• [AIM OF THE TASK] Report each line of the entries that contains the word "black", copied in full.

Collected data entries:
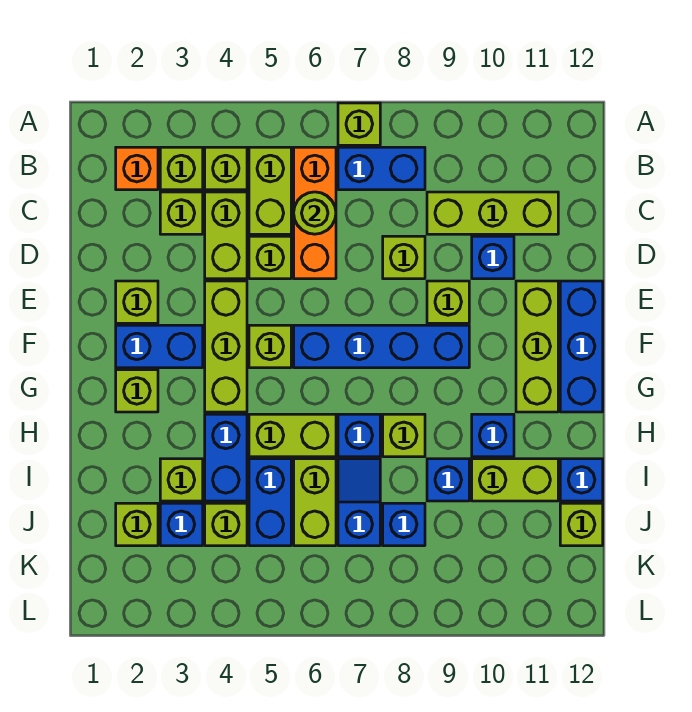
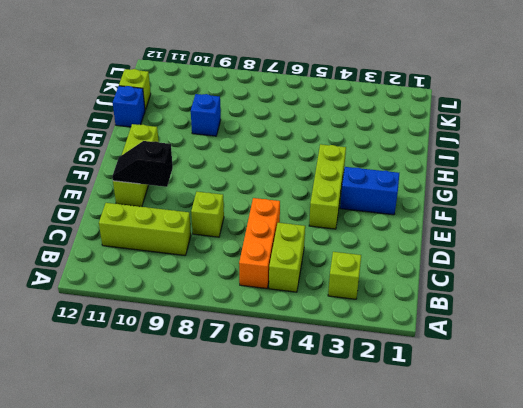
black slope E10:E11 level 2 top 10 -> none
none -> lime brick A7 level 1
none -> orange brick B2 level 1
none -> lime brick B4 level 1
none -> blue brick B7:B8 level 1

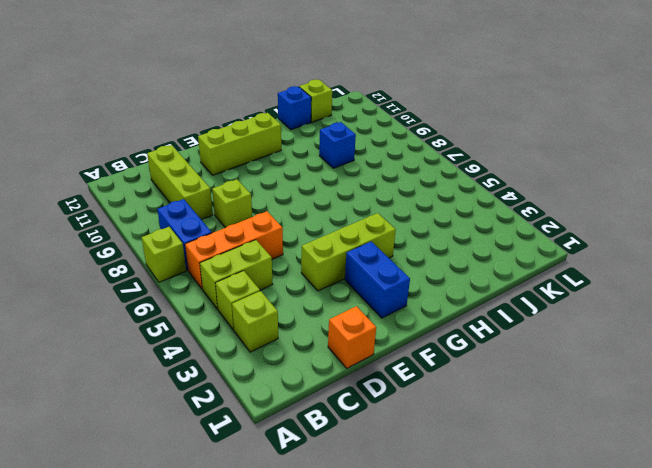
orange brick D1 level 1 -> orange brick B2 level 1
none -> lime brick C3 level 1
none -> lime brick C4:D4 level 1
none -> lime brick D5 level 1
none -> blue brick D10 level 1

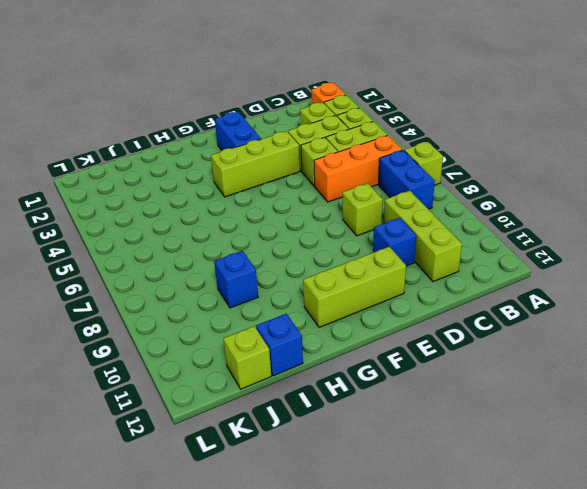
none -> lime brick E2 level 1
none -> lime brick E9 level 1
none -> blue brick E12:G12 level 1
none -> lime brick F5 level 1

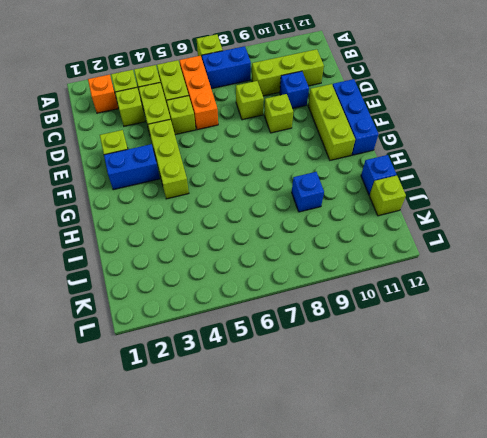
none -> lime brick F5 level 1
none -> blue brick F6:F9 level 1
none -> lime brick G2 level 1
none -> blue brick H4:I4 level 1

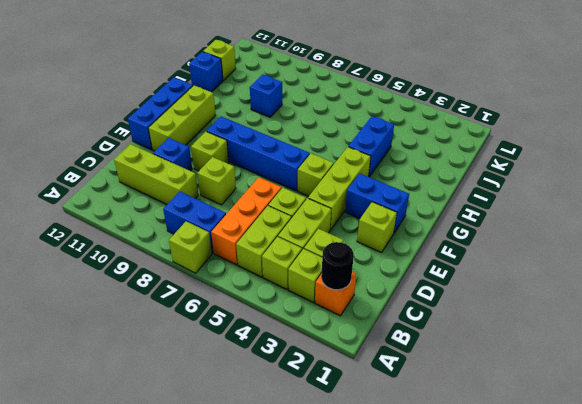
black round brick B2 level 2 -> none
none -> lime brick G2 level 1
none -> lime brick H5:H6 level 1
none -> blue brick H7 level 1
none -> lime brick H8 level 1

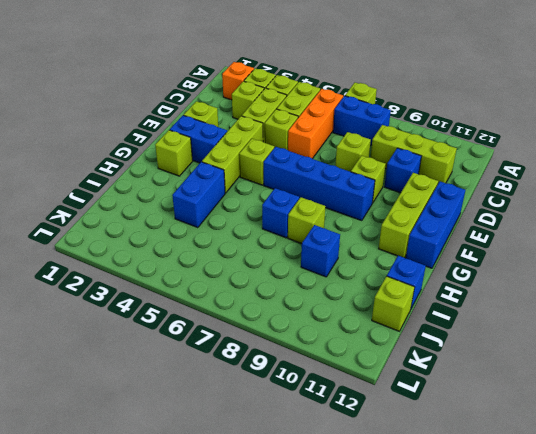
none -> lime brick H5:H6 level 1
none -> blue brick H10 level 1
none -> lime brick I3 level 1
none -> blue brick I5:J5 level 1

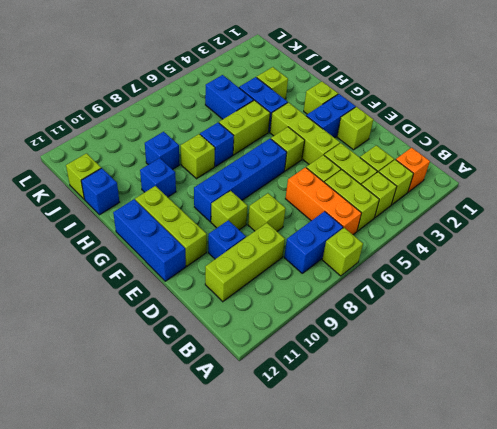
none -> lime brick I6:J6 level 1
none -> blue slope I7:J7 level 1 top J
none -> lime brick I10:I11 level 1
none -> lime brick J2 level 1

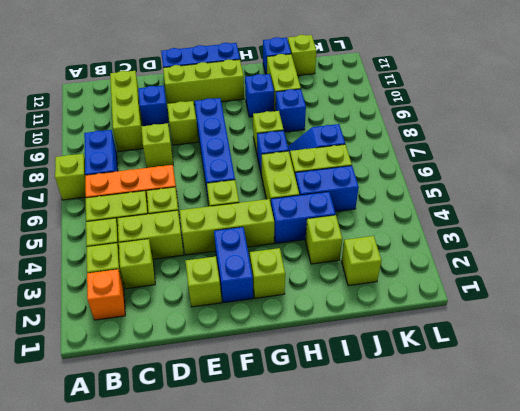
none -> blue brick J3 level 1
none -> lime brick J4 level 1
none -> blue brick J8 level 1
none -> lime round brick C6 level 2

• [SOLUTION FOR THIS EXERCISE]
black slope E10:E11 level 2 top 10 -> none
black round brick B2 level 2 -> none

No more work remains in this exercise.